Take each line of the material that includes "plate" and copy it.

Dataset START

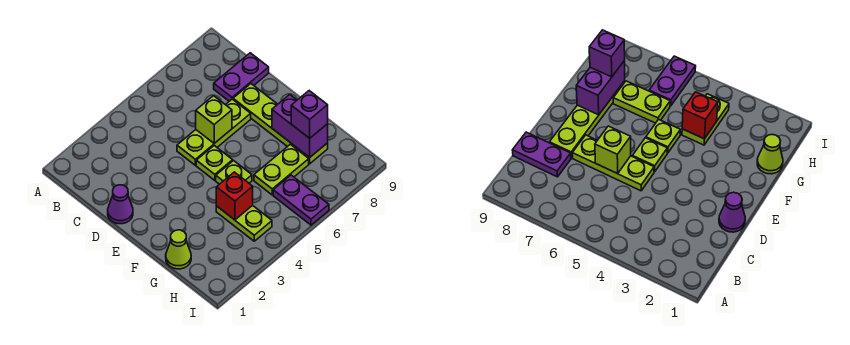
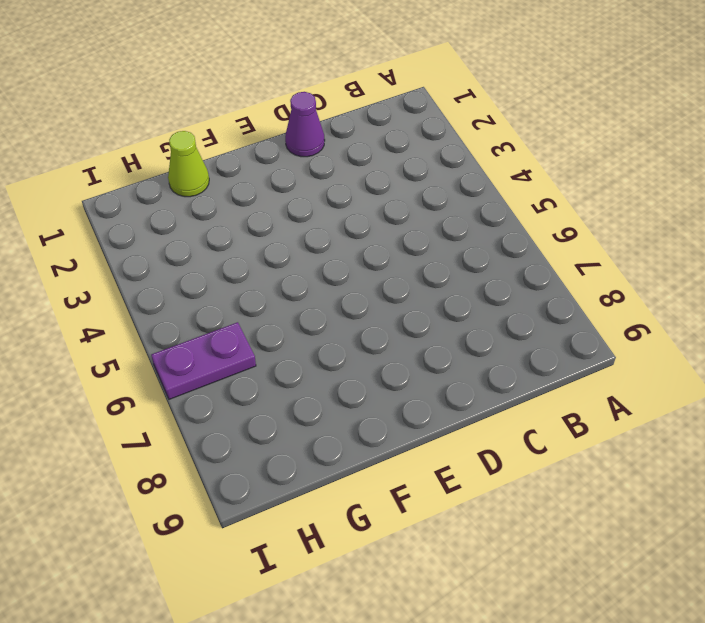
none -> purple 1x2 plate [214,53,269,101]
none -> lime 1x3 plate [177,99,251,165]
none -> lime 1x4 plate [233,84,328,164]

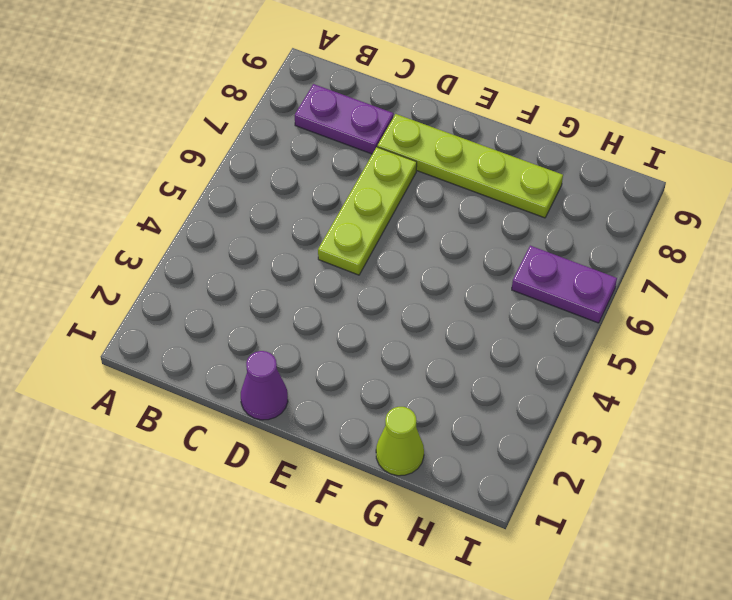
purple 1x2 plate [295,84,394,154] -> purple 1x2 plate turned to [214,53,269,101]
none -> lime 1x1 plate [196,146,233,180]
none -> lime 1x1 plate [216,161,252,184]
none -> lime 1x2 plate [216,205,272,241]

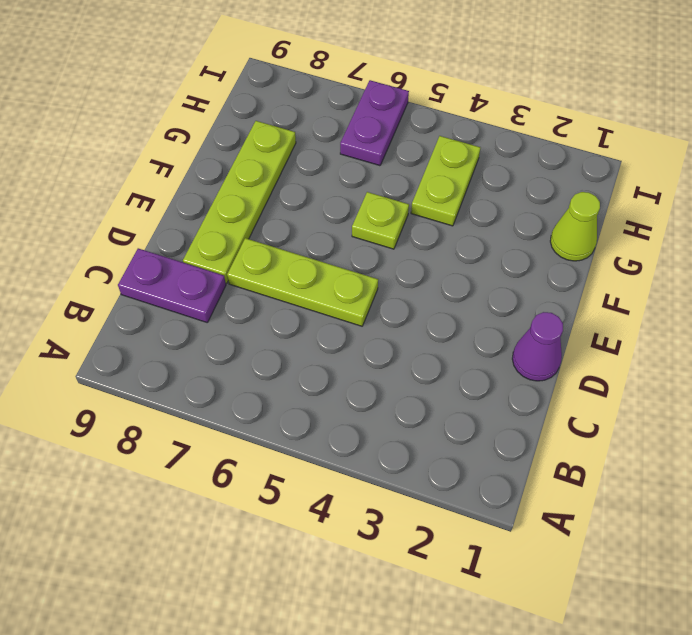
none -> lime 1x1 plate [196,146,233,180]
none -> lime 1x2 plate [254,144,309,195]
none -> lime 1x1 brick [196,96,232,143]

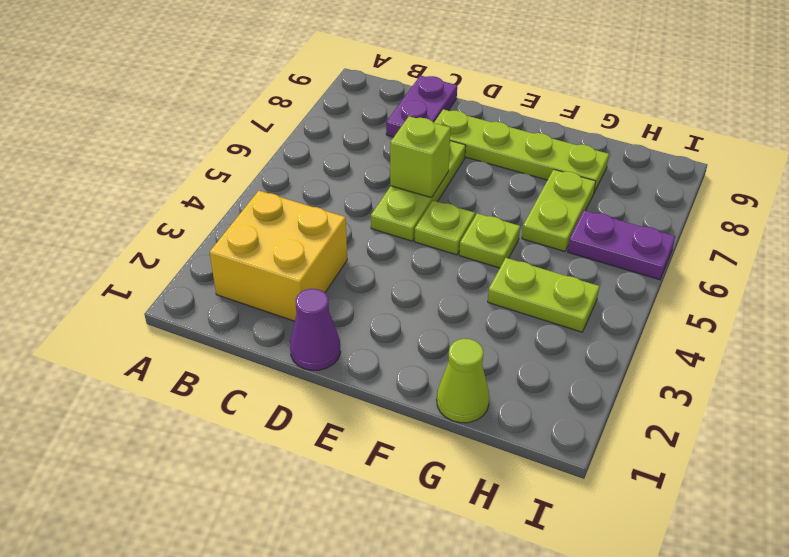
yellow 2x2 brick [210,191,347,321] -> none
none -> purple 1x2 brick [272,95,328,157]
none -> red 1x1 brick [216,172,253,220]
none -> purple 1x1 brick [291,91,328,138]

Dataset END

> [Answer space]
none -> purple 1x2 plate [214,53,269,101]
none -> lime 1x3 plate [177,99,251,165]
none -> lime 1x4 plate [233,84,328,164]
purple 1x2 plate [295,84,394,154] -> purple 1x2 plate turned to [214,53,269,101]
none -> lime 1x1 plate [196,146,233,180]
none -> lime 1x1 plate [216,161,252,184]
none -> lime 1x2 plate [216,205,272,241]
none -> lime 1x1 plate [196,146,233,180]
none -> lime 1x2 plate [254,144,309,195]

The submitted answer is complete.